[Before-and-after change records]
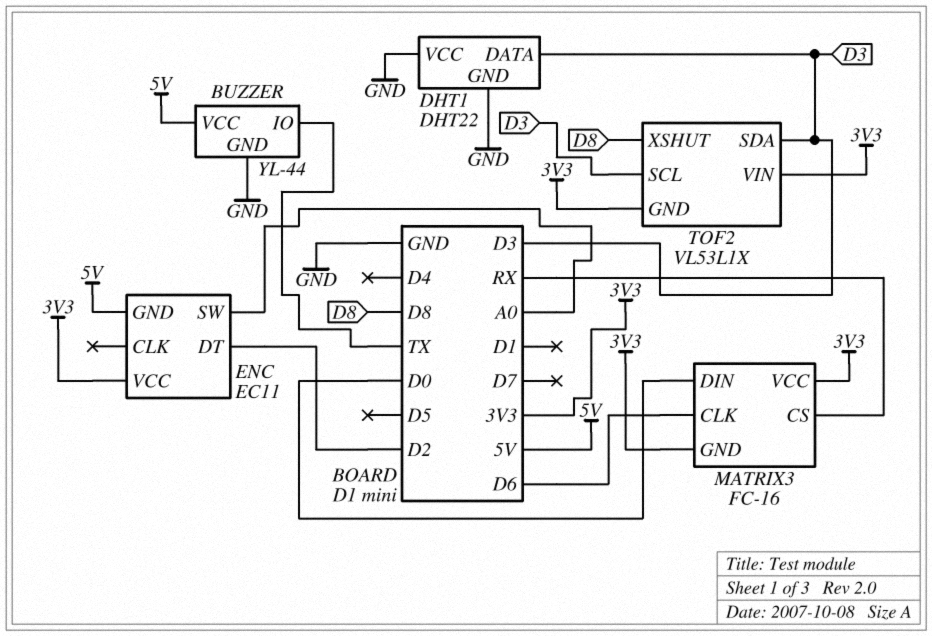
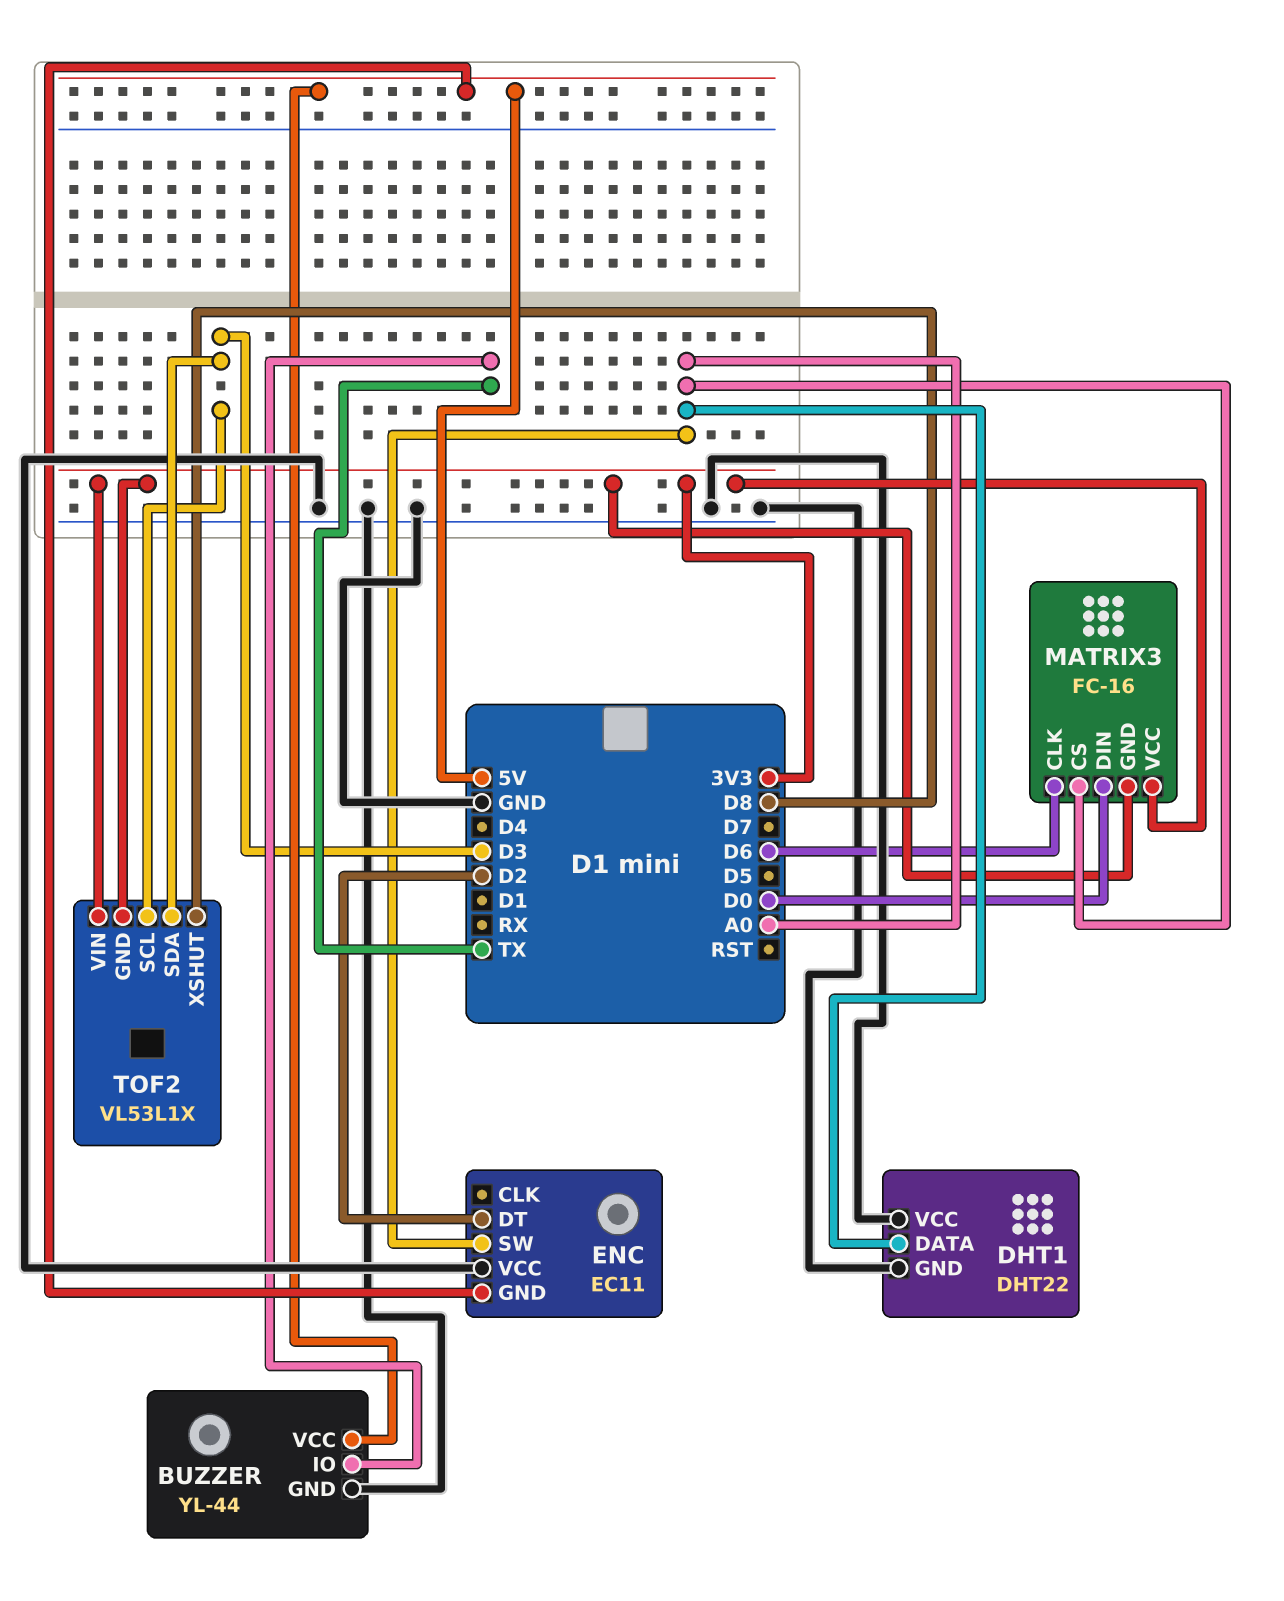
DHT1 pin DATA: D3 -> A0
ENC pin VCC: 3V3 -> GND
MATRIX3 pin CS: RX -> A0

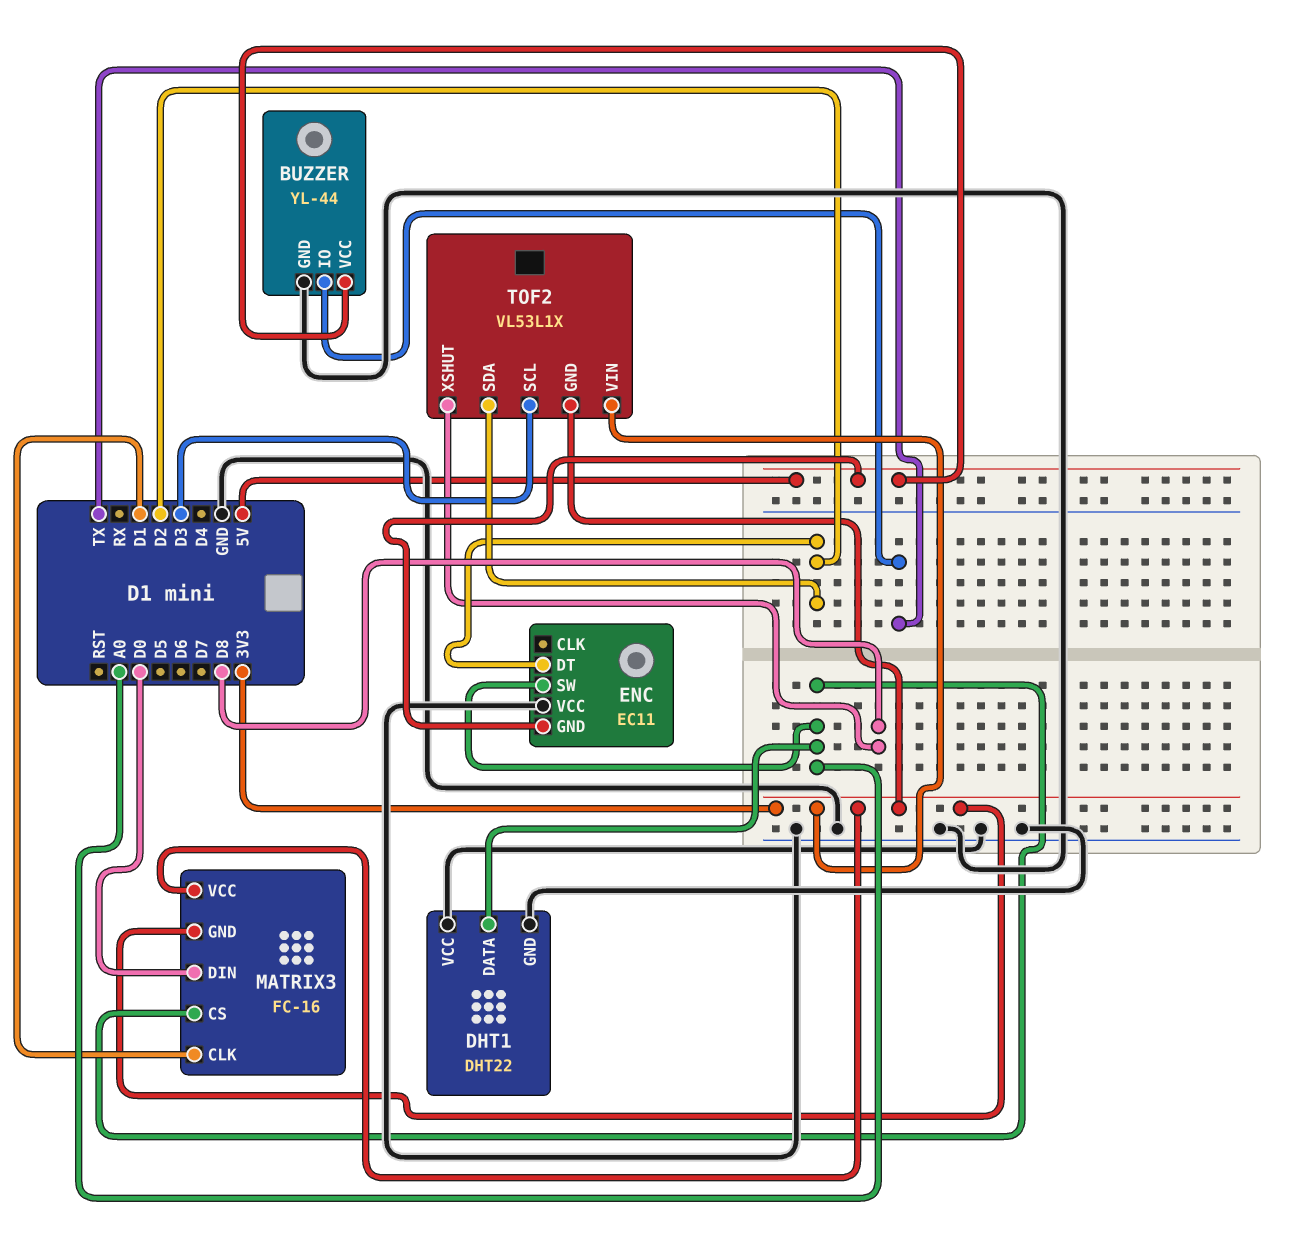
MATRIX3 pin CLK: D6 -> D1
TOF2 pin SDA: D3 -> D2

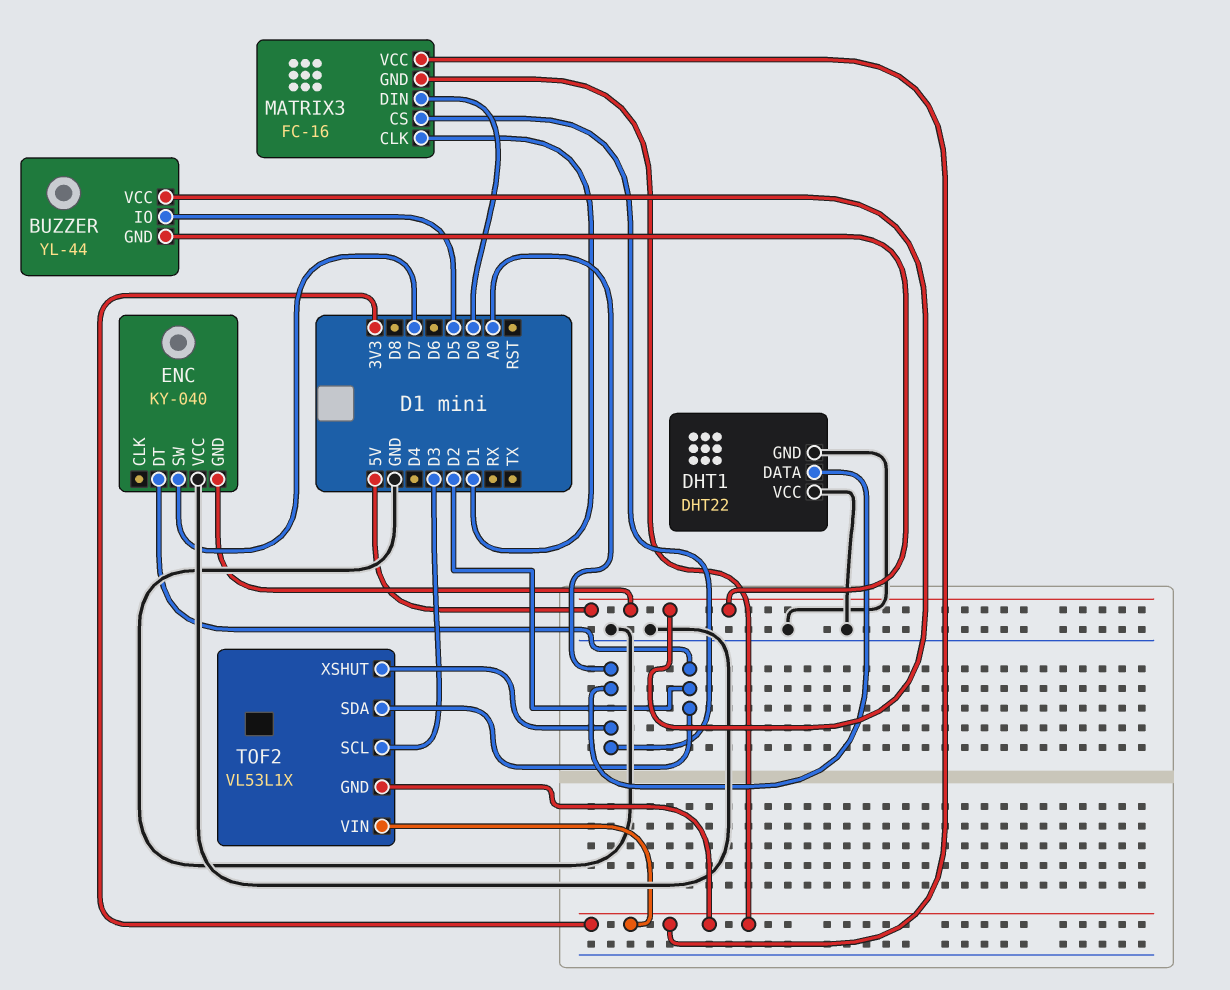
BUZZER pin GND: GND -> 5V
BUZZER pin IO: TX -> D5
ENC: EC11 -> KY-040
ENC pin SW: A0 -> D7
TOF2 pin XSHUT: D8 -> A0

| Work item |
Starting from the line containing "ENC: EC11 -> KY-040", repeat each line through the end of the entries, exactly.

| Task answer |
ENC: EC11 -> KY-040
ENC pin SW: A0 -> D7
TOF2 pin XSHUT: D8 -> A0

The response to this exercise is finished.